## Prompt
Pull out every line of the records below that contains the word "absolute", and list those lines.

## Extracted entries
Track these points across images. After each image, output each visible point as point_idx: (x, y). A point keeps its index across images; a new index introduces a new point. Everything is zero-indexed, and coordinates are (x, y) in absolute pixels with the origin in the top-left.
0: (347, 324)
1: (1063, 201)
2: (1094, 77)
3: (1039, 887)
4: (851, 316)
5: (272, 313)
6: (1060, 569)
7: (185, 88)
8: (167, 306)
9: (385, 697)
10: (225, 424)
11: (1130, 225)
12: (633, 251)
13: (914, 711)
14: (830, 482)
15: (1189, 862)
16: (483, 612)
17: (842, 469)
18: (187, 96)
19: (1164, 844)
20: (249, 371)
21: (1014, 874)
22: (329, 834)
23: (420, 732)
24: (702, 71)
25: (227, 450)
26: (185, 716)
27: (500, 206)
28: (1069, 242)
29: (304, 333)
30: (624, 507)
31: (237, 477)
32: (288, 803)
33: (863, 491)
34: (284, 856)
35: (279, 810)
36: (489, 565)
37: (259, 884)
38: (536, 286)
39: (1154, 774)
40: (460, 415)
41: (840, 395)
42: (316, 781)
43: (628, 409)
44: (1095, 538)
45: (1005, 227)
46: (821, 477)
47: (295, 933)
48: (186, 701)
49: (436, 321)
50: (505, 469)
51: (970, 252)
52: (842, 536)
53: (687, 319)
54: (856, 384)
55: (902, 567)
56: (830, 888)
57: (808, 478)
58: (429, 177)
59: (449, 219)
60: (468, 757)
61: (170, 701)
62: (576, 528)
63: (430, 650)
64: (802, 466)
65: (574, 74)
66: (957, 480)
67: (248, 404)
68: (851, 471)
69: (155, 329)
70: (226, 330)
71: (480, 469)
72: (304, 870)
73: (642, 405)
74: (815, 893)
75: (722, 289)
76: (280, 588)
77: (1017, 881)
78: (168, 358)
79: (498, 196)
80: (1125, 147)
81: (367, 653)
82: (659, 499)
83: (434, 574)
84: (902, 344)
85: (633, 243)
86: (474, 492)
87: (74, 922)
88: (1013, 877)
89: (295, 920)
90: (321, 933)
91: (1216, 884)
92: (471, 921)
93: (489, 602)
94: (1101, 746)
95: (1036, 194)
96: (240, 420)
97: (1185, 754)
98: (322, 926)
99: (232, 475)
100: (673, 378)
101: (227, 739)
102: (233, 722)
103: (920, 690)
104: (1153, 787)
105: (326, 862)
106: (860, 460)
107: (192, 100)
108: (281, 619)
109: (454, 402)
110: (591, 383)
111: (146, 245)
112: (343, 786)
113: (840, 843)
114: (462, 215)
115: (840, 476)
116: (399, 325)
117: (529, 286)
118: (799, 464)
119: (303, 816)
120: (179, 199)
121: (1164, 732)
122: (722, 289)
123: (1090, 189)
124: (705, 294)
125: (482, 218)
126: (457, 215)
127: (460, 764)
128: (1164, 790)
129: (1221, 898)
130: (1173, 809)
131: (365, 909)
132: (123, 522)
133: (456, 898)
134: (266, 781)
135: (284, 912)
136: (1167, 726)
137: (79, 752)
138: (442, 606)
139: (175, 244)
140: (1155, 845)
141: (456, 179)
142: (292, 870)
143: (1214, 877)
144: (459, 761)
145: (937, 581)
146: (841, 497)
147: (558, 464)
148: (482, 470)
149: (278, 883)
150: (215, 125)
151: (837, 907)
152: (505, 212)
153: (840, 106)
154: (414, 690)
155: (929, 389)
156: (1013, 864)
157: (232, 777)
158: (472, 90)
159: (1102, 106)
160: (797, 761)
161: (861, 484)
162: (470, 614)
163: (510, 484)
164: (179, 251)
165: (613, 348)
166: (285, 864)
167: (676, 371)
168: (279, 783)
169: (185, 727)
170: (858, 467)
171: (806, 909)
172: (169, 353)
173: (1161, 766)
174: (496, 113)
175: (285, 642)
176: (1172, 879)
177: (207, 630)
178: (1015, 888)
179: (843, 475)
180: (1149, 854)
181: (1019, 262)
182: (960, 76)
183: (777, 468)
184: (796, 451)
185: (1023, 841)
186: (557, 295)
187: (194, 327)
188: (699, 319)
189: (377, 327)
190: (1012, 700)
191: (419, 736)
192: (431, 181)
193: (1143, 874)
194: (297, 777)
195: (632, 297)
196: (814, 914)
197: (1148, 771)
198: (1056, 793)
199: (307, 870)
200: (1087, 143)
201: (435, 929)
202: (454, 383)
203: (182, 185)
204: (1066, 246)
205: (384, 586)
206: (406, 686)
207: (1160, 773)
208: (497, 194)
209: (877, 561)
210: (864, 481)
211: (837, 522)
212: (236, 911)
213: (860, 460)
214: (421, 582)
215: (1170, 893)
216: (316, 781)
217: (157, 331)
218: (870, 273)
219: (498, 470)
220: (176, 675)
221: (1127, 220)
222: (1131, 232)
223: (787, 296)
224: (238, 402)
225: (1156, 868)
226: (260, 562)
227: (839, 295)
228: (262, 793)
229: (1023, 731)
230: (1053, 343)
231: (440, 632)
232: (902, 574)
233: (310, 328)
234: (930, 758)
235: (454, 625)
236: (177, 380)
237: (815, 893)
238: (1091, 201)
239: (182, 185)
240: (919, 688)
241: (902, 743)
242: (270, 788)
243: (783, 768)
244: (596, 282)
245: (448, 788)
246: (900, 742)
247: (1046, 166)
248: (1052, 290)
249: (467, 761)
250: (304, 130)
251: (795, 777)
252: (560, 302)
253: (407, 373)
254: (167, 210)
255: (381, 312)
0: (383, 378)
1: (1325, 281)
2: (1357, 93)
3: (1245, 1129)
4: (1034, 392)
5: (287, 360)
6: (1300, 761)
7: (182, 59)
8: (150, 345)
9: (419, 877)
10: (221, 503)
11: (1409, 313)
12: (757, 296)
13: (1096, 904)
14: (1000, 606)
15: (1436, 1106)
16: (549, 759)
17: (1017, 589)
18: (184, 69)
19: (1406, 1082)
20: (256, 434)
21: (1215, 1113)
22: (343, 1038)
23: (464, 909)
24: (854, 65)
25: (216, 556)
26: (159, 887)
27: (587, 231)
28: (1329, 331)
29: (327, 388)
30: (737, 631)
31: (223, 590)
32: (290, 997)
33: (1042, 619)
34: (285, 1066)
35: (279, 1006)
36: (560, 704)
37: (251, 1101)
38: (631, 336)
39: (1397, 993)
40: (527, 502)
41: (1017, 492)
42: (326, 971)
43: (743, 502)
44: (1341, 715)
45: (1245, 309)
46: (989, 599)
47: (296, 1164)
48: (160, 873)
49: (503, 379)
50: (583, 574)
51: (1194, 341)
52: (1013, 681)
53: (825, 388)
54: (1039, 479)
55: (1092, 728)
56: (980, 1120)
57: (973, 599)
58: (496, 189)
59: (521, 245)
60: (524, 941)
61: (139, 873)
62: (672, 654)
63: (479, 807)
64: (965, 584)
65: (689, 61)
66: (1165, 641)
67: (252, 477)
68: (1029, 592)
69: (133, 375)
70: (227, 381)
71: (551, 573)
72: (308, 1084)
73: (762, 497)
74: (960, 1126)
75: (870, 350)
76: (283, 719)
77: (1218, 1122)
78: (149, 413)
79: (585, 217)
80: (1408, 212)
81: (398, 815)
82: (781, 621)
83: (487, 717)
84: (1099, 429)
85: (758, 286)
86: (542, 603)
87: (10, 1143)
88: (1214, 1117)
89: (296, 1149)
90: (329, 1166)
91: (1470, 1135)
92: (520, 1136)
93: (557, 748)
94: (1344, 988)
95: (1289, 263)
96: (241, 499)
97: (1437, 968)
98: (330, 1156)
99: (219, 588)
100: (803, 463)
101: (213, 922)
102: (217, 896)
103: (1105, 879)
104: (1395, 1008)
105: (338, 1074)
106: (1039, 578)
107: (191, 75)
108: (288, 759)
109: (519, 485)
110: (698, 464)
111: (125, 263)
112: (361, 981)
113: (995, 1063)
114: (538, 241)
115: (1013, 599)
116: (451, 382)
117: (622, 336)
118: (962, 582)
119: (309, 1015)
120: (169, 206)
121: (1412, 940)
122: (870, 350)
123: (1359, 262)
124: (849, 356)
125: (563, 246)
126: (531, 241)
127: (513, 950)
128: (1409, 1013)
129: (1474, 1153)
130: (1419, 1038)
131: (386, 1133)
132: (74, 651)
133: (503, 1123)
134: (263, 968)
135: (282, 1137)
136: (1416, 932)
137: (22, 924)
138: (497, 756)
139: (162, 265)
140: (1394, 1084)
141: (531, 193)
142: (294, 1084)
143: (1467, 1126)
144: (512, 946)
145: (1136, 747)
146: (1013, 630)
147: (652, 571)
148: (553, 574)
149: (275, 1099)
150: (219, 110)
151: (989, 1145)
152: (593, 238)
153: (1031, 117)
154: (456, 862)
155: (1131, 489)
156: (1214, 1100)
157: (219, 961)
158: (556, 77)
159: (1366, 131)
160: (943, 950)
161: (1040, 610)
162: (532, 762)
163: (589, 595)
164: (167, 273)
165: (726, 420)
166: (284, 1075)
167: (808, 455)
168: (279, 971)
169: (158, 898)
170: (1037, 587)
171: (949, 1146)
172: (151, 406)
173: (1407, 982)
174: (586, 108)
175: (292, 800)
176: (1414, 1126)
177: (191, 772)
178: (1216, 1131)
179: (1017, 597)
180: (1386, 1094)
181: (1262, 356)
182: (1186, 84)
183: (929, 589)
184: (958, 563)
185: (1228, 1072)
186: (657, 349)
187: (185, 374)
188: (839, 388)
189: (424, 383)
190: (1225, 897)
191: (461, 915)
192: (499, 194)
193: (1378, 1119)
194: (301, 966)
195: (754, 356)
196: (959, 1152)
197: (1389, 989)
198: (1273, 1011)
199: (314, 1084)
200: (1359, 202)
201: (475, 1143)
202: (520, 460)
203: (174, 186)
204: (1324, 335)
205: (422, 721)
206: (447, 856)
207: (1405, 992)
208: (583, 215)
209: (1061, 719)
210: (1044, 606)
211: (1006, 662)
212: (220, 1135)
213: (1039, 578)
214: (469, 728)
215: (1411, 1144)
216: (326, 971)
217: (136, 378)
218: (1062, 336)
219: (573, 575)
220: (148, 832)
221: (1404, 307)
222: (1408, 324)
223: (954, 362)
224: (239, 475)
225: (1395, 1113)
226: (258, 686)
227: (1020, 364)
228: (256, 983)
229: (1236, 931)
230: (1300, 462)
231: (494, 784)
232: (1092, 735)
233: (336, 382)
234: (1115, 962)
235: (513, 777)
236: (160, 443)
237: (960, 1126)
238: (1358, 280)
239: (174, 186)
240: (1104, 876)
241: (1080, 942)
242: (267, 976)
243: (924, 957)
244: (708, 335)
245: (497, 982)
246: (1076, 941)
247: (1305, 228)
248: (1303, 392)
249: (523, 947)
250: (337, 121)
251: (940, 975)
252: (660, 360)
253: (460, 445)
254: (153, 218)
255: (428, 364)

## Response
Track these points across images. After each image, output each visible point as point_idx: (x, y). A point keeps its index across images; a new index introduces a new point. Everything is zero-indexed, and coordinates are (x, y) in absolute pixels with the origin in the top-left.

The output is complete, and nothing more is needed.